> _Task directions_
Retype the records word for word. Skip every image.
** Records for processing follows **
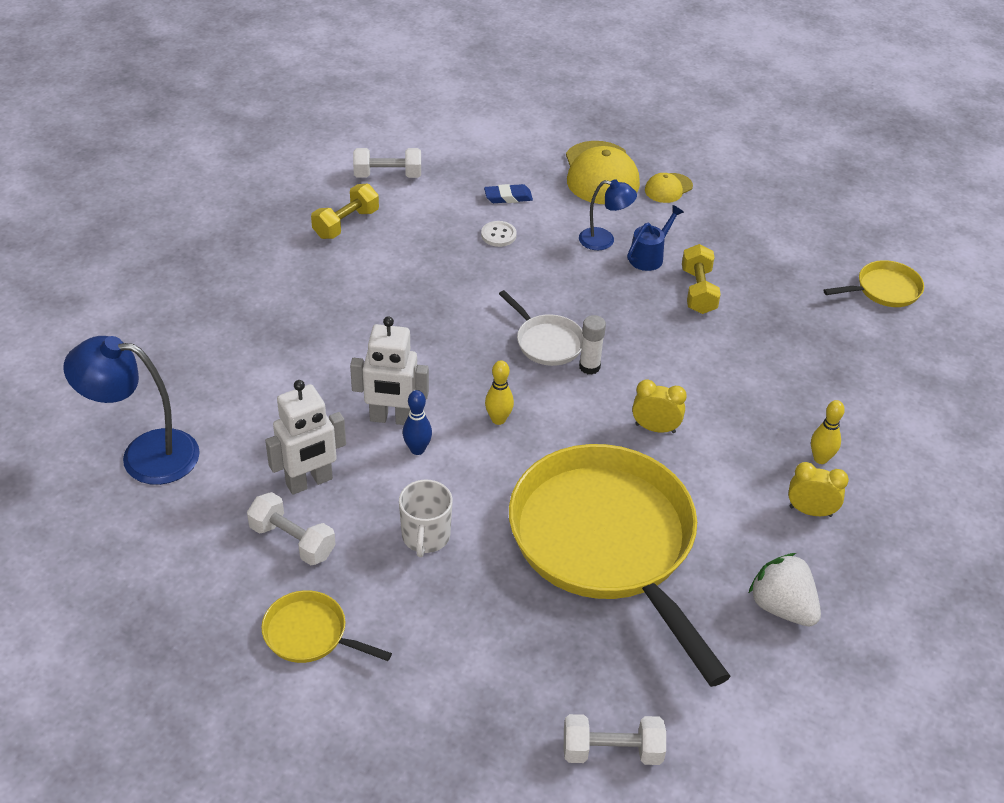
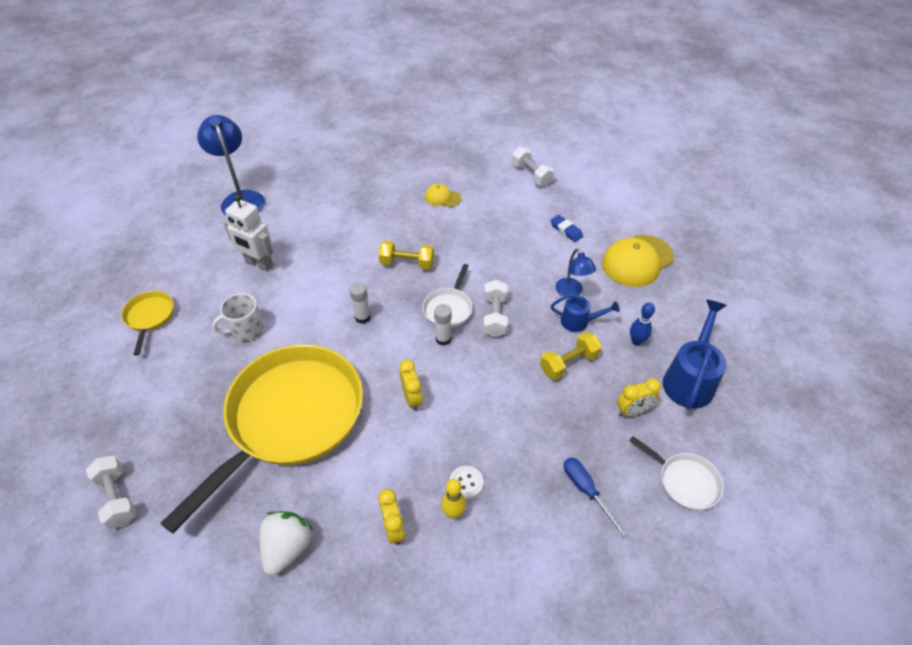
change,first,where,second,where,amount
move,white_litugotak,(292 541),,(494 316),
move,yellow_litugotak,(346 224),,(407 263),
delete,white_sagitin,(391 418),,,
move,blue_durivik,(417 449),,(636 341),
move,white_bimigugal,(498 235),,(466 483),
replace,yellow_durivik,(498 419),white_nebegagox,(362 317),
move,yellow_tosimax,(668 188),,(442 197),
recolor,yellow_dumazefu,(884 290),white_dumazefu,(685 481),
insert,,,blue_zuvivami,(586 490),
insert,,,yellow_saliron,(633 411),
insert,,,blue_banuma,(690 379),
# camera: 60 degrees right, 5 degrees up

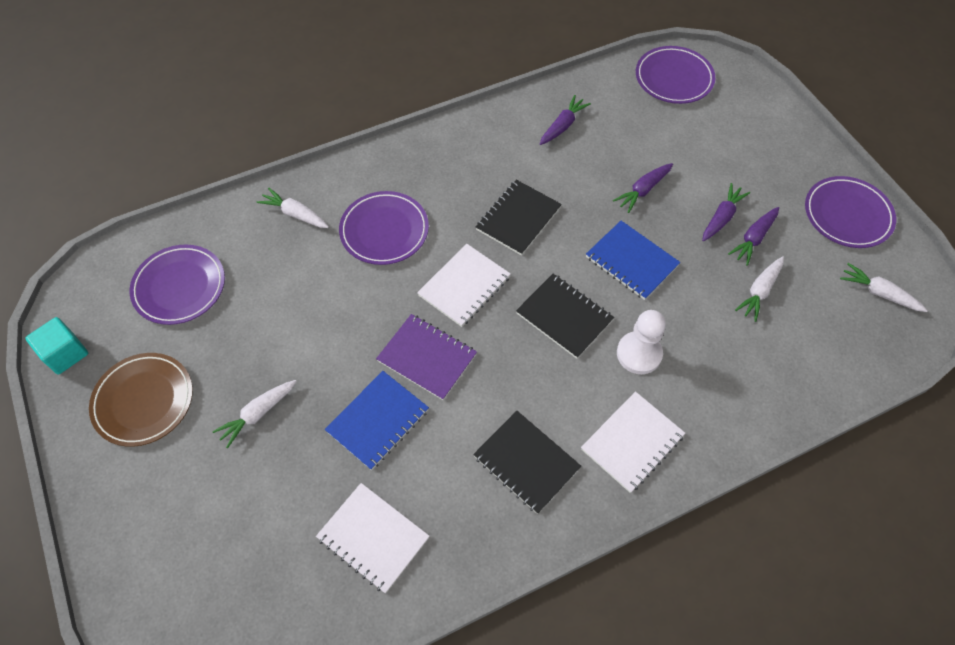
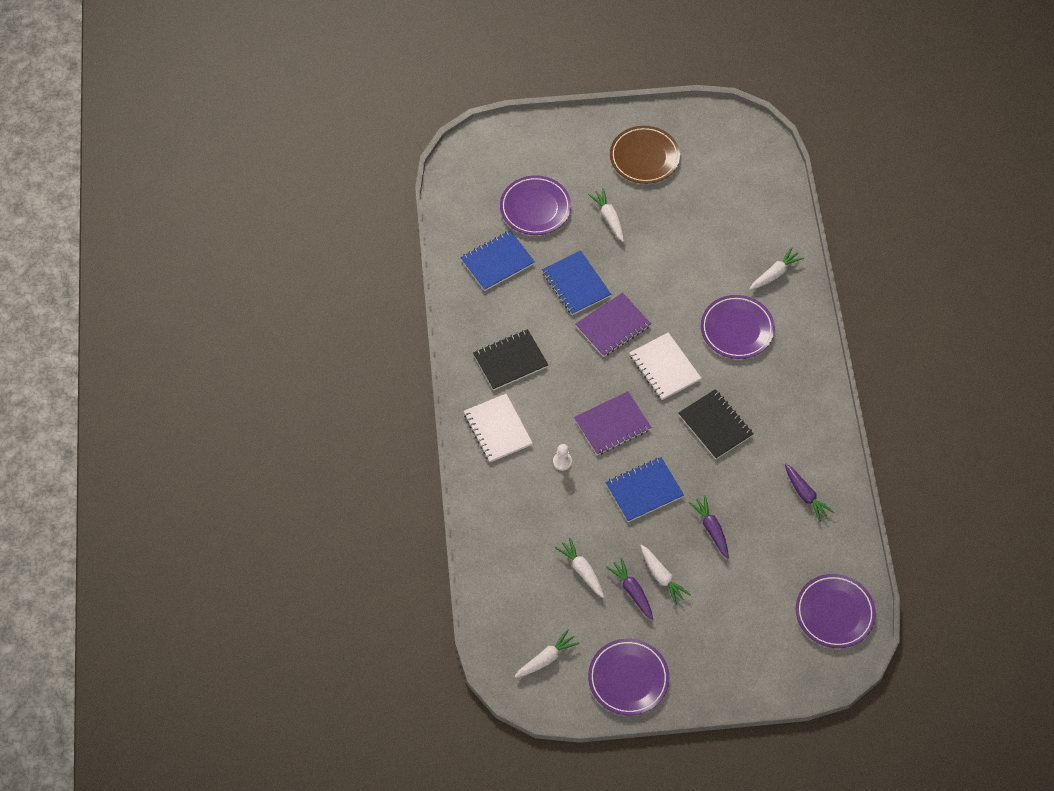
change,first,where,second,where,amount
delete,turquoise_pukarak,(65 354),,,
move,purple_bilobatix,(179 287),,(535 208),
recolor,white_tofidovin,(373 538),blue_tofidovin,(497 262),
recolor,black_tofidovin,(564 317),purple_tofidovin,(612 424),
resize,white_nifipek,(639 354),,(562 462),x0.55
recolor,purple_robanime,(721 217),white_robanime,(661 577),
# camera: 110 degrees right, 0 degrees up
** End of Records for processing **
> _Completed exercise_
change,first,where,second,where,amount
move,white_litugotak,(292 541),,(494 316),
move,yellow_litugotak,(346 224),,(407 263),
delete,white_sagitin,(391 418),,,
move,blue_durivik,(417 449),,(636 341),
move,white_bimigugal,(498 235),,(466 483),
replace,yellow_durivik,(498 419),white_nebegagox,(362 317),
move,yellow_tosimax,(668 188),,(442 197),
recolor,yellow_dumazefu,(884 290),white_dumazefu,(685 481),
insert,,,blue_zuvivami,(586 490),
insert,,,yellow_saliron,(633 411),
insert,,,blue_banuma,(690 379),
# camera: 60 degrees right, 5 degrees up

change,first,where,second,where,amount
delete,turquoise_pukarak,(65 354),,,
move,purple_bilobatix,(179 287),,(535 208),
recolor,white_tofidovin,(373 538),blue_tofidovin,(497 262),
recolor,black_tofidovin,(564 317),purple_tofidovin,(612 424),
resize,white_nifipek,(639 354),,(562 462),x0.55
recolor,purple_robanime,(721 217),white_robanime,(661 577),
# camera: 110 degrees right, 0 degrees up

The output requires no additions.